Scene change data:
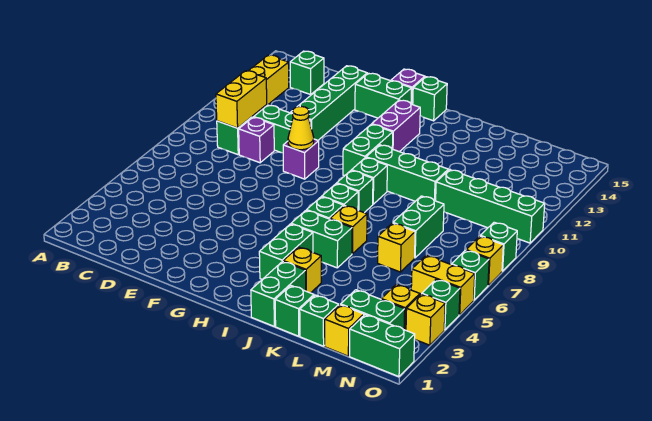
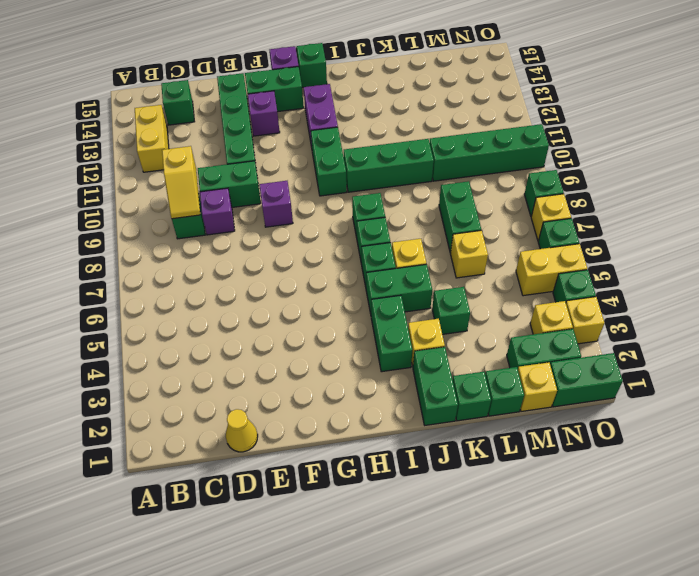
yellow brick C9:C10 level 2 -> yellow slope C9:C10 level 2 top 10
yellow cone F9 level 2 -> yellow cone D1 level 1
none -> purple brick F13 level 1
green brick I9 level 1 -> green brick K4 level 1

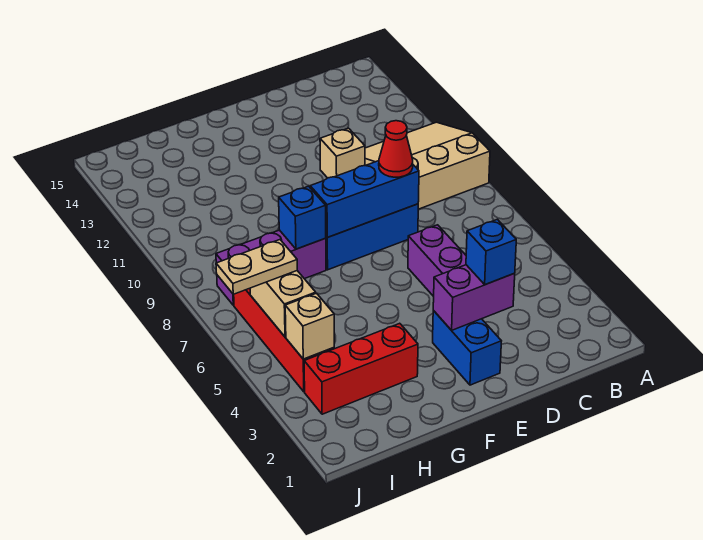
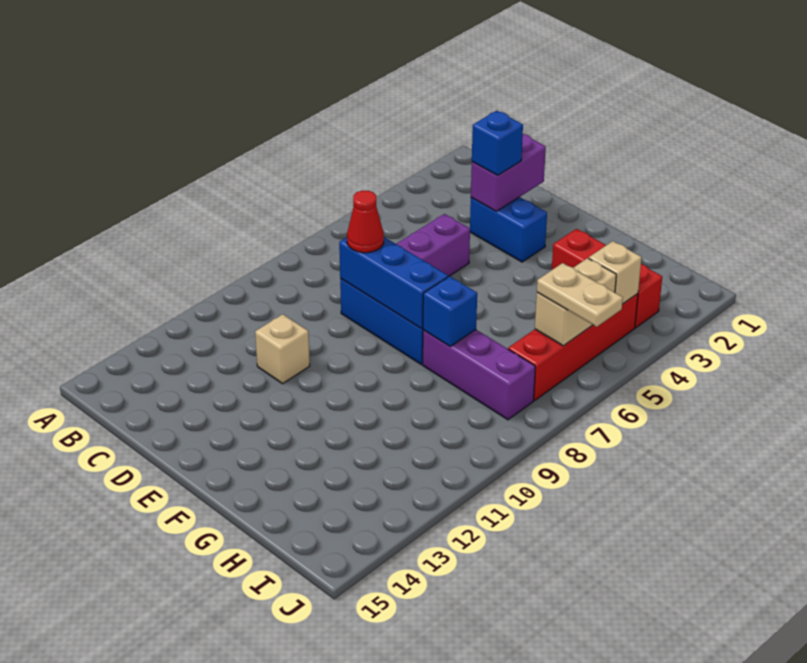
tan slope A9:C11 level 1 top 9 -> none
purple brick D3:E3 level 2 -> purple brick D2:D3 level 2
blue brick E2:E3 level 1 -> blue brick D3:E3 level 1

◆ WHAT THIS TASK INVOLVES ◆
Each line in the records that carries "brick" must be copied out.

◆ FINISHED TASK ◆
yellow brick C9:C10 level 2 -> yellow slope C9:C10 level 2 top 10
none -> purple brick F13 level 1
green brick I9 level 1 -> green brick K4 level 1
purple brick D3:E3 level 2 -> purple brick D2:D3 level 2
blue brick E2:E3 level 1 -> blue brick D3:E3 level 1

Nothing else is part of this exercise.